▶ Exercise
Using the listing below, retype exactly the lines starting at the one with "yellow screwdriver: 3 -> 0" and ending at the one with "brown pear: 1 -> 0", and include both.

[Information — start]

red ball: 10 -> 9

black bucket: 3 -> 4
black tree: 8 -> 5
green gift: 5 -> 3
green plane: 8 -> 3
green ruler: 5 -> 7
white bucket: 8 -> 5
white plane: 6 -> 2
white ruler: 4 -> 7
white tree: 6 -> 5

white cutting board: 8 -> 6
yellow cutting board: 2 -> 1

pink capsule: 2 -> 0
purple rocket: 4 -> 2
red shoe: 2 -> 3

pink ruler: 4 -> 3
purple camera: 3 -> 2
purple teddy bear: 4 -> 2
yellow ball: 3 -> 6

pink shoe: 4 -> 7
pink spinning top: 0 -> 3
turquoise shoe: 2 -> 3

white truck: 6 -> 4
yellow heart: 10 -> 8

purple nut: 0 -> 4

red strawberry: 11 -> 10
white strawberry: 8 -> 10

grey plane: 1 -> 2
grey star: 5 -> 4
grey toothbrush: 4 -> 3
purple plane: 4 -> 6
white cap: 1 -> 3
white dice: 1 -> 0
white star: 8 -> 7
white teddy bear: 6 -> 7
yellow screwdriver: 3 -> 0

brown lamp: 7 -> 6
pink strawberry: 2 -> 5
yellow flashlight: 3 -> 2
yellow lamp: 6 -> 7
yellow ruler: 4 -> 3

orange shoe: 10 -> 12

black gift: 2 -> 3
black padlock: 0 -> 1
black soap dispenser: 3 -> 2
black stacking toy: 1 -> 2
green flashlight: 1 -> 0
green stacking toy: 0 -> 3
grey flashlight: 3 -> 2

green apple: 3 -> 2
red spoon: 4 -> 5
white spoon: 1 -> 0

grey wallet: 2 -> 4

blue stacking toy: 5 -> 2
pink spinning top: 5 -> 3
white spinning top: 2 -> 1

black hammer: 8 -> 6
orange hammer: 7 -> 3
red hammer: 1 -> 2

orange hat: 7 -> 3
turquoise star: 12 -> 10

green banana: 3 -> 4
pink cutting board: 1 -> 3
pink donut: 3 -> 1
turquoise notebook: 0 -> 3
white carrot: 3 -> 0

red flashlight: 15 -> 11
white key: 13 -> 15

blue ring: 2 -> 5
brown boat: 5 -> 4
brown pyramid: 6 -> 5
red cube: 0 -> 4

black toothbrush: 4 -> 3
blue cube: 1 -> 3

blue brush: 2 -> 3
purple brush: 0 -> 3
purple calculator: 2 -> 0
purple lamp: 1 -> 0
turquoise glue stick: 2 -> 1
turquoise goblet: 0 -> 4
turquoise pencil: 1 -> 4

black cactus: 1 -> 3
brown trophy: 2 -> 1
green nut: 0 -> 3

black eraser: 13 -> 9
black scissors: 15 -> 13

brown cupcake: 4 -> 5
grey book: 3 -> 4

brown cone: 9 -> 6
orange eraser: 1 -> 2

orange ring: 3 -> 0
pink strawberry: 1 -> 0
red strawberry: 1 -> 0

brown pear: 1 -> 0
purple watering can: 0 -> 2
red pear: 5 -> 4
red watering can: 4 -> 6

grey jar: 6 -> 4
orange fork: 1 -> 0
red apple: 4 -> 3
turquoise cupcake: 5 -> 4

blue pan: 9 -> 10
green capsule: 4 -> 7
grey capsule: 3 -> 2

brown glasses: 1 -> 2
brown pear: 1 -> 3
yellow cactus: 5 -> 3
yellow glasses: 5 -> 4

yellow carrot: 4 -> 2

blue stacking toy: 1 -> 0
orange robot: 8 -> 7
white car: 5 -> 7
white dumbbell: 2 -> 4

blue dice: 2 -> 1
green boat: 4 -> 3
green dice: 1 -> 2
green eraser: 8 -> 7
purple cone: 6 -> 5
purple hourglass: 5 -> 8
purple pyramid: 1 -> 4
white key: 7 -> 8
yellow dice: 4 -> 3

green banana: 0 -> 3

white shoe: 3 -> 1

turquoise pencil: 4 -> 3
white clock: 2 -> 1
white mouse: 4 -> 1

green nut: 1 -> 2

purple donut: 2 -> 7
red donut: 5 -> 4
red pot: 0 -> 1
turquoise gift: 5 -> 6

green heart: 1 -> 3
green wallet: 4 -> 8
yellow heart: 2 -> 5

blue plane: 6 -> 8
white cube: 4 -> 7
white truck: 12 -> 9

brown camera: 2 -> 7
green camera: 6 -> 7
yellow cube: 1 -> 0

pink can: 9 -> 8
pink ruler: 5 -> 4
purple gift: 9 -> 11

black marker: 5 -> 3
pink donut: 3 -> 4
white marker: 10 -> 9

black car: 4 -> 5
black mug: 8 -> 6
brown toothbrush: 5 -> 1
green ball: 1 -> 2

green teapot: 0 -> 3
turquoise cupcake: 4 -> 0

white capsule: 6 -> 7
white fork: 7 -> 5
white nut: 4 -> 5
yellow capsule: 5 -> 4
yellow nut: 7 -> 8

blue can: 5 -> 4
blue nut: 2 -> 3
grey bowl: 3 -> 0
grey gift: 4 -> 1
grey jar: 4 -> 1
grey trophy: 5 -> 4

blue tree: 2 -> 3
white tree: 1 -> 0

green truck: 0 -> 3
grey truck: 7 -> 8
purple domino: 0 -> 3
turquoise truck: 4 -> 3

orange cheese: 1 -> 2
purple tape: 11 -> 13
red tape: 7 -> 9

[Information — finish]

▶ Finished exercise
yellow screwdriver: 3 -> 0

brown lamp: 7 -> 6
pink strawberry: 2 -> 5
yellow flashlight: 3 -> 2
yellow lamp: 6 -> 7
yellow ruler: 4 -> 3

orange shoe: 10 -> 12

black gift: 2 -> 3
black padlock: 0 -> 1
black soap dispenser: 3 -> 2
black stacking toy: 1 -> 2
green flashlight: 1 -> 0
green stacking toy: 0 -> 3
grey flashlight: 3 -> 2

green apple: 3 -> 2
red spoon: 4 -> 5
white spoon: 1 -> 0

grey wallet: 2 -> 4

blue stacking toy: 5 -> 2
pink spinning top: 5 -> 3
white spinning top: 2 -> 1

black hammer: 8 -> 6
orange hammer: 7 -> 3
red hammer: 1 -> 2

orange hat: 7 -> 3
turquoise star: 12 -> 10

green banana: 3 -> 4
pink cutting board: 1 -> 3
pink donut: 3 -> 1
turquoise notebook: 0 -> 3
white carrot: 3 -> 0

red flashlight: 15 -> 11
white key: 13 -> 15

blue ring: 2 -> 5
brown boat: 5 -> 4
brown pyramid: 6 -> 5
red cube: 0 -> 4

black toothbrush: 4 -> 3
blue cube: 1 -> 3

blue brush: 2 -> 3
purple brush: 0 -> 3
purple calculator: 2 -> 0
purple lamp: 1 -> 0
turquoise glue stick: 2 -> 1
turquoise goblet: 0 -> 4
turquoise pencil: 1 -> 4

black cactus: 1 -> 3
brown trophy: 2 -> 1
green nut: 0 -> 3

black eraser: 13 -> 9
black scissors: 15 -> 13

brown cupcake: 4 -> 5
grey book: 3 -> 4

brown cone: 9 -> 6
orange eraser: 1 -> 2

orange ring: 3 -> 0
pink strawberry: 1 -> 0
red strawberry: 1 -> 0

brown pear: 1 -> 0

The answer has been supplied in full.